Work item: Beginning with the line containing "(329, 243) = (567, 286): none" and ending with the last line of the entries below, copy each line exactly and nothing else.

[Items listed in a dataset]
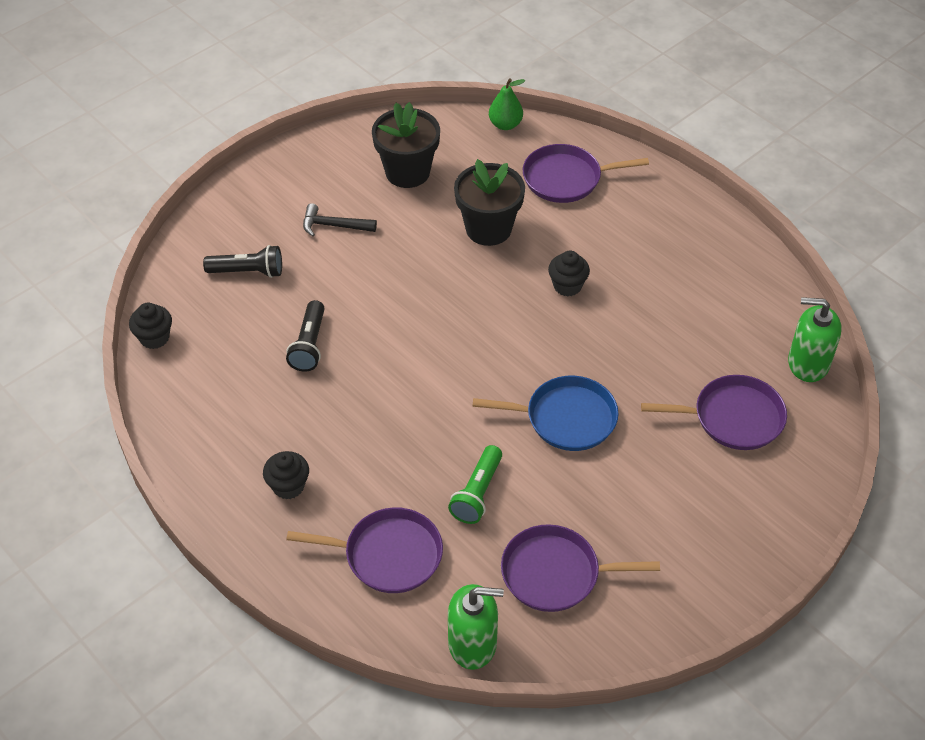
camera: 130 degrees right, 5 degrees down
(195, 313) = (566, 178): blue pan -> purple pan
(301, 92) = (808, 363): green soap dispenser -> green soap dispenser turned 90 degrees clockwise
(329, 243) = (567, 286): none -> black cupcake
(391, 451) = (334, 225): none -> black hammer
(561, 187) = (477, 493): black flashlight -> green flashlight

Your response:
(329, 243) = (567, 286): none -> black cupcake
(391, 451) = (334, 225): none -> black hammer
(561, 187) = (477, 493): black flashlight -> green flashlight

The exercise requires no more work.